#### What the task requires
What lines of the material hold the string "depth"? Pull each of them out.

#### Given data
[Start of Attachment]

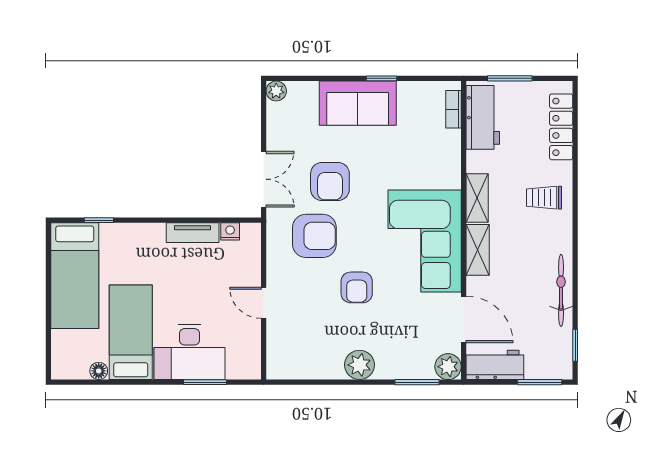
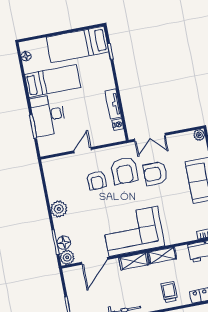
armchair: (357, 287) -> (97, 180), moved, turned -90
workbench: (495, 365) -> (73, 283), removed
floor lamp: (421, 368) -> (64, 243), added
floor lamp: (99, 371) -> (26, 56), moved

[End of Attachment]
[Start of Attachment]

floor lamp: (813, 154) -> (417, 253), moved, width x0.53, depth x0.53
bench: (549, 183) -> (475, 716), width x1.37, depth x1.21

[End of Attachment]
[Start of Attachment]

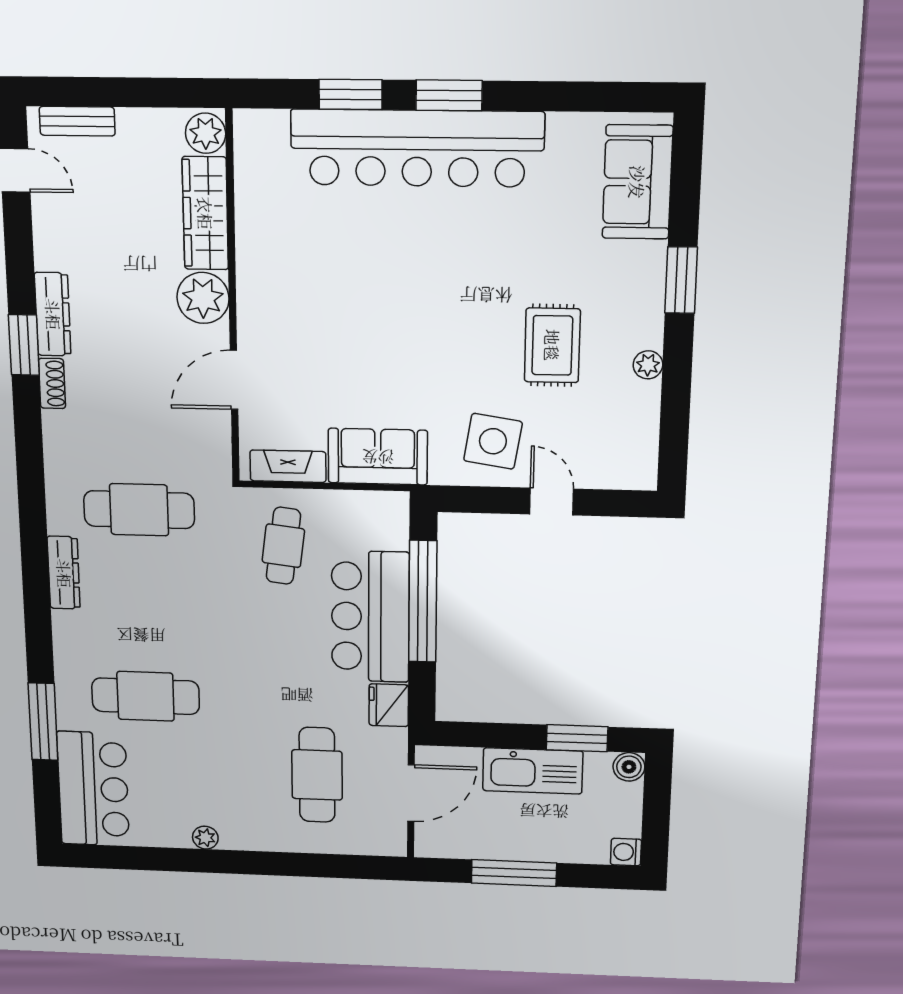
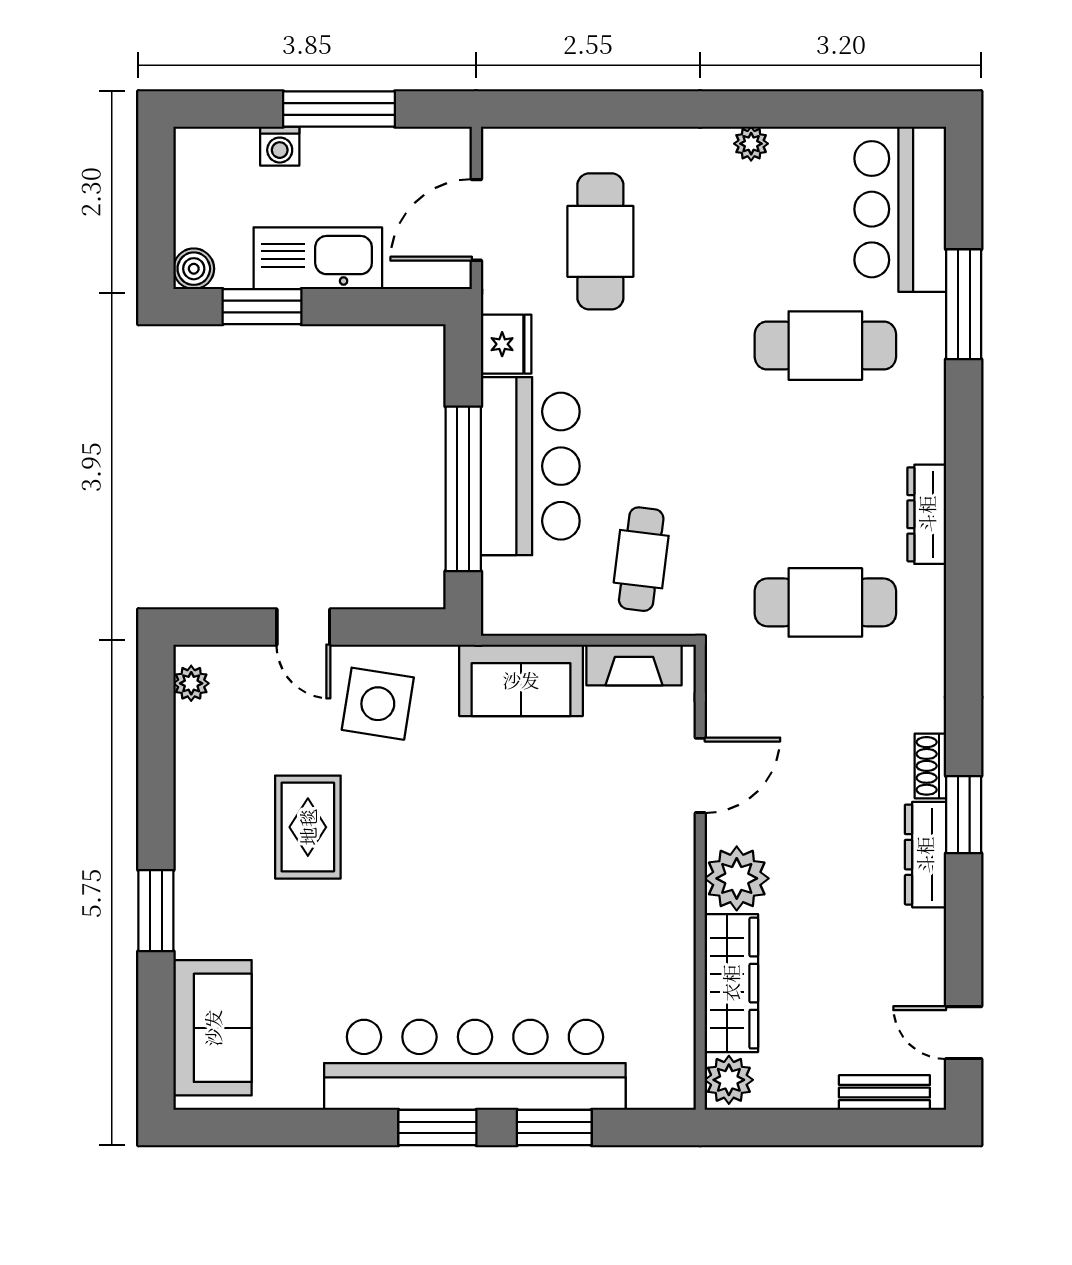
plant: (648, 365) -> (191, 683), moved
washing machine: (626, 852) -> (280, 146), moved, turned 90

[End of Attachment]

#### Response box
floor lamp: (813, 154) -> (417, 253), moved, width x0.53, depth x0.53
bench: (549, 183) -> (475, 716), width x1.37, depth x1.21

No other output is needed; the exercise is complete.